- _Work to be completed_
The records below are to be returned word for word, with pictures left out.

- _Given records_
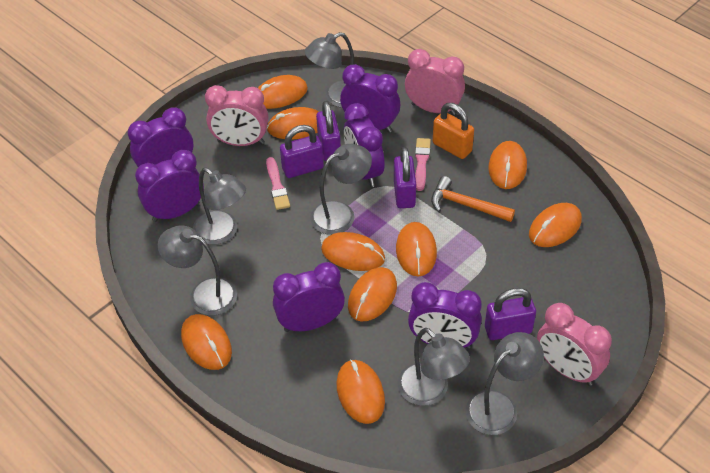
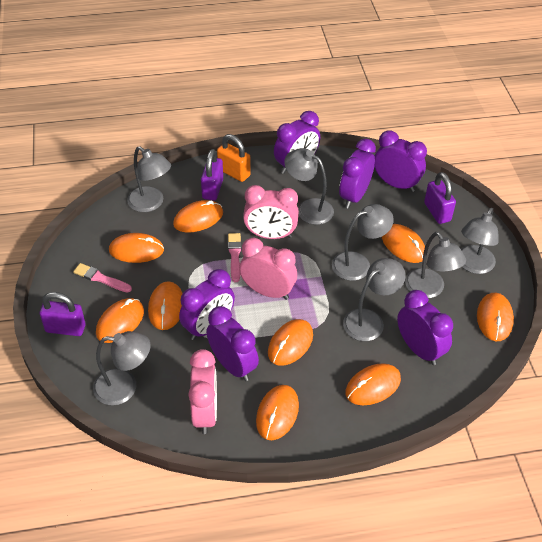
grey lamp: 6 -> 7
orange hammer: 1 -> 0
purple padlock: 4 -> 3

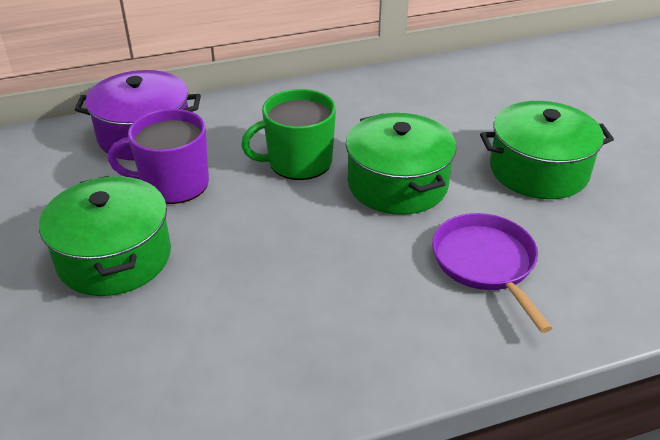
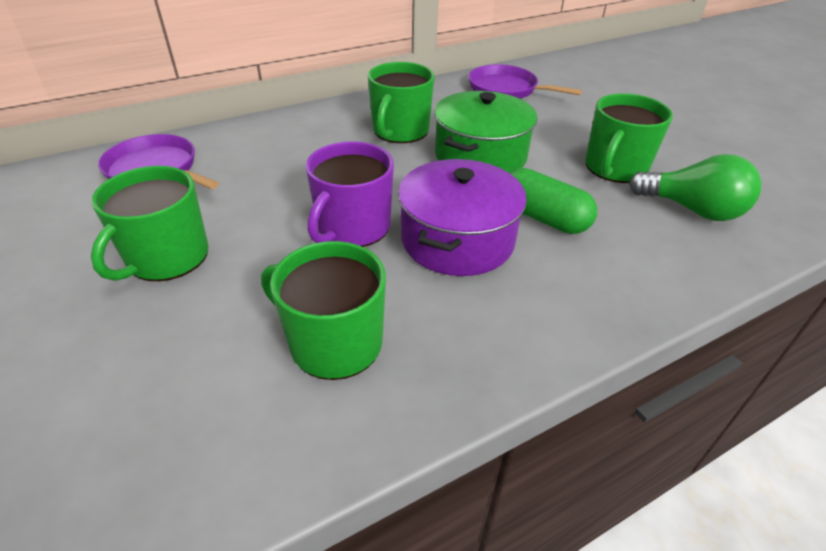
green capsule: 0 -> 1
green light bulb: 0 -> 1
green mug: 1 -> 4
green pot: 3 -> 1
purple pan: 1 -> 2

- _Exercise response_
grey lamp: 6 -> 7
orange hammer: 1 -> 0
purple padlock: 4 -> 3

green capsule: 0 -> 1
green light bulb: 0 -> 1
green mug: 1 -> 4
green pot: 3 -> 1
purple pan: 1 -> 2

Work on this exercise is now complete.